### ACTION ITEM
Each entry must come back word for word; drop the images as you go.

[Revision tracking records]
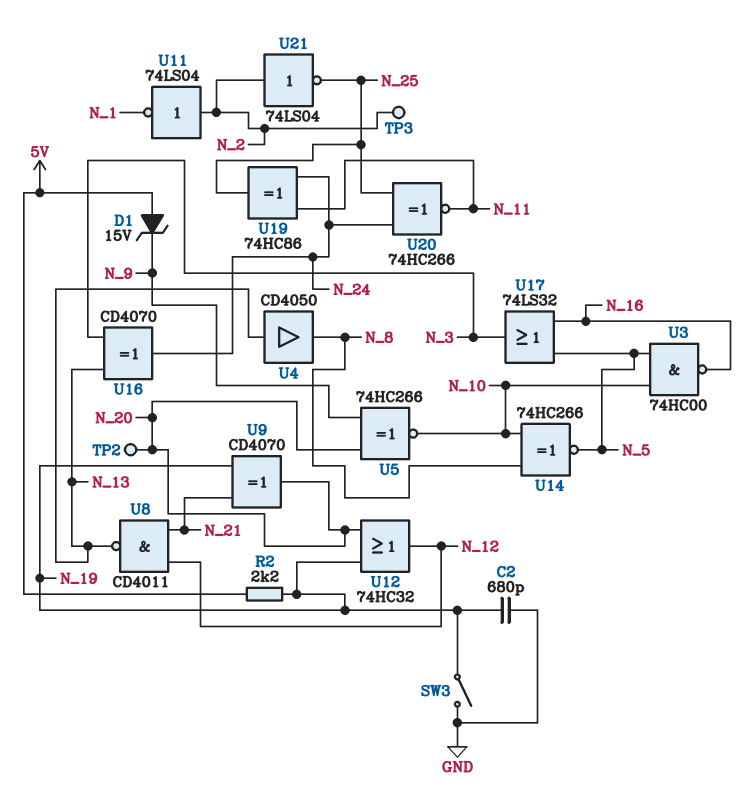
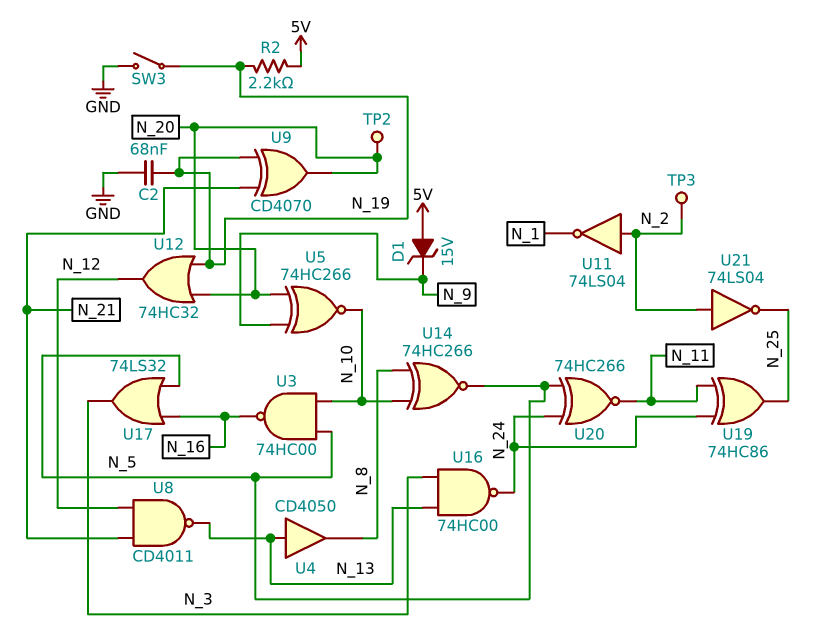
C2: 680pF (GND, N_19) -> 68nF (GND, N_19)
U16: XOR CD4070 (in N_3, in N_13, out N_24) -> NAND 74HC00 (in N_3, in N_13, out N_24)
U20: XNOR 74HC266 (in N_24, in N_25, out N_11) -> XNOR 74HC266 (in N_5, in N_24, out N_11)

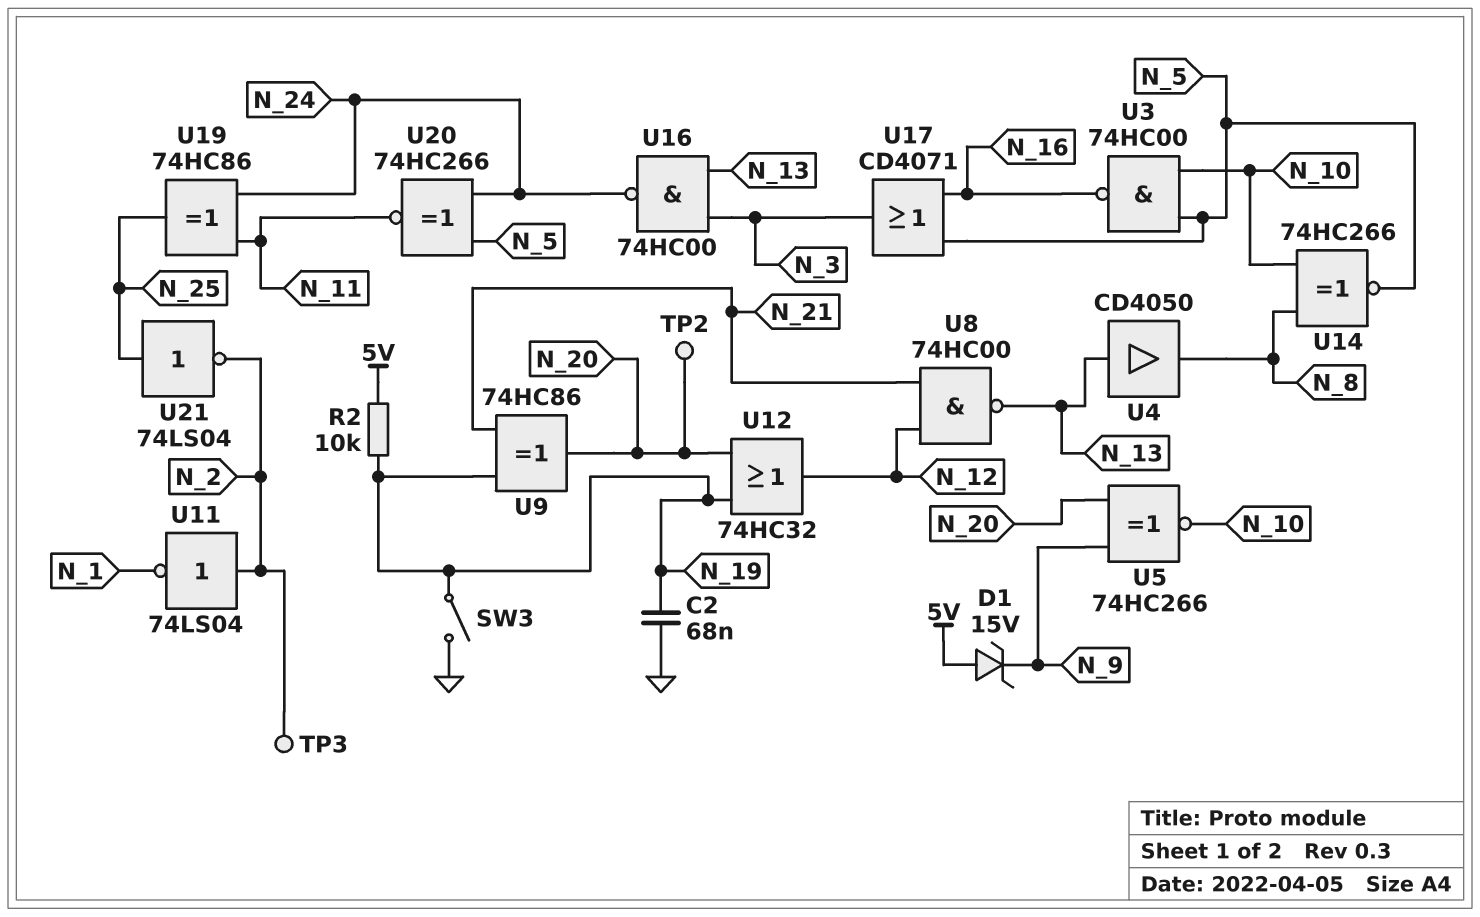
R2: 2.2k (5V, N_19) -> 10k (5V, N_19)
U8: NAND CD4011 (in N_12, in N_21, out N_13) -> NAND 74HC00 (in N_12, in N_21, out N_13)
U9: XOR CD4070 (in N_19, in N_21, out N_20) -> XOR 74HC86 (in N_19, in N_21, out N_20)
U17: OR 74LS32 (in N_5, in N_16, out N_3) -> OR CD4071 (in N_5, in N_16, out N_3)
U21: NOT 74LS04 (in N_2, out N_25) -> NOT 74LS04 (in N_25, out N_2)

### SOLUTION
C2: 680pF (GND, N_19) -> 68nF (GND, N_19)
U16: XOR CD4070 (in N_3, in N_13, out N_24) -> NAND 74HC00 (in N_3, in N_13, out N_24)
U20: XNOR 74HC266 (in N_24, in N_25, out N_11) -> XNOR 74HC266 (in N_5, in N_24, out N_11)

R2: 2.2k (5V, N_19) -> 10k (5V, N_19)
U8: NAND CD4011 (in N_12, in N_21, out N_13) -> NAND 74HC00 (in N_12, in N_21, out N_13)
U9: XOR CD4070 (in N_19, in N_21, out N_20) -> XOR 74HC86 (in N_19, in N_21, out N_20)
U17: OR 74LS32 (in N_5, in N_16, out N_3) -> OR CD4071 (in N_5, in N_16, out N_3)
U21: NOT 74LS04 (in N_2, out N_25) -> NOT 74LS04 (in N_25, out N_2)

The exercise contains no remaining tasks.